■ **TASK REQUIREMENTS**:
Filter the listing so that only lines with the word "camera" remain.

■ **RECORDS PROVIDED**:
------------
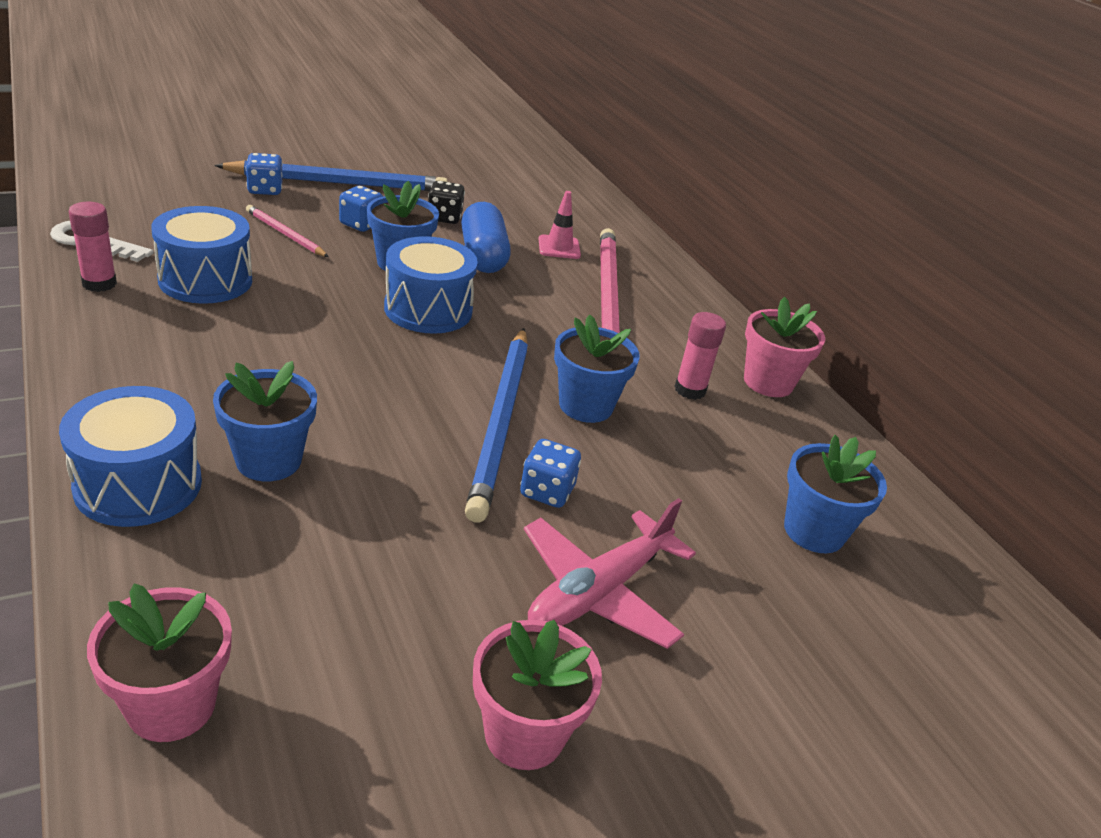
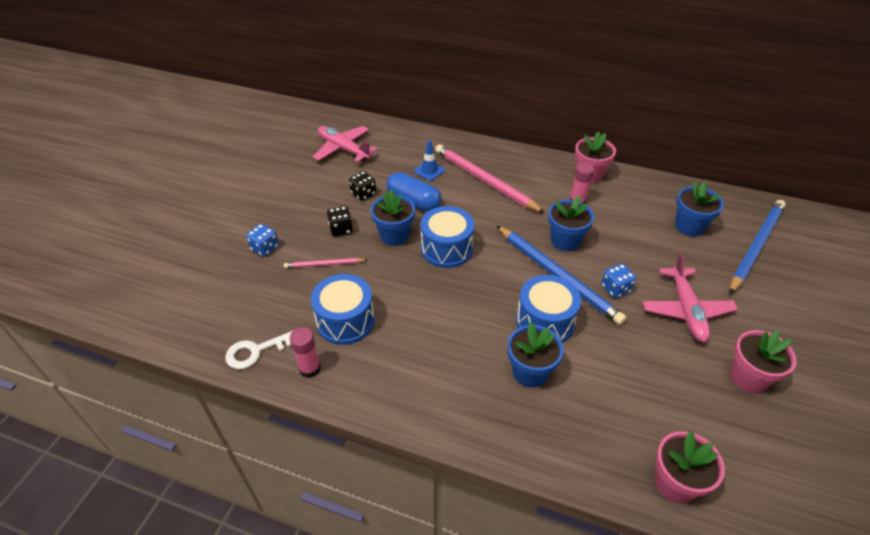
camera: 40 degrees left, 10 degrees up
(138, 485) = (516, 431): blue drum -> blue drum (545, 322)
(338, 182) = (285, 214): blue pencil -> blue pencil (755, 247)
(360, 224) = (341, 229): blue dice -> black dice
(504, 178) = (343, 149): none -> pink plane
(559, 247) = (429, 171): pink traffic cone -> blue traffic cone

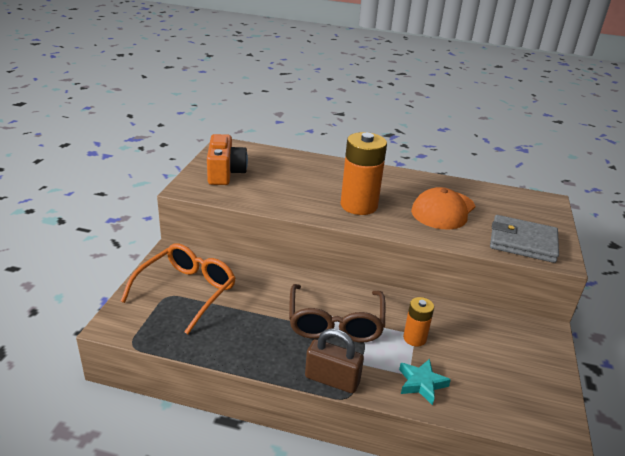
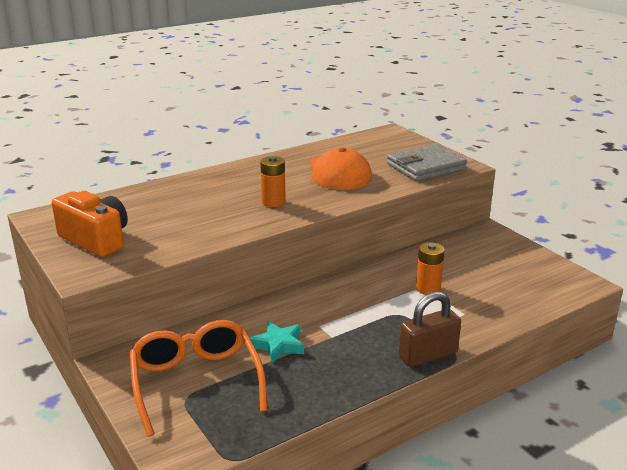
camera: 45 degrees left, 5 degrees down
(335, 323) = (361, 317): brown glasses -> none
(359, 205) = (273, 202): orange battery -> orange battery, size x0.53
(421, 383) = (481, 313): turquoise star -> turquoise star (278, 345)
------------
■ **YOUR RESPONSE**:
camera: 40 degrees left, 10 degrees up
camera: 45 degrees left, 5 degrees down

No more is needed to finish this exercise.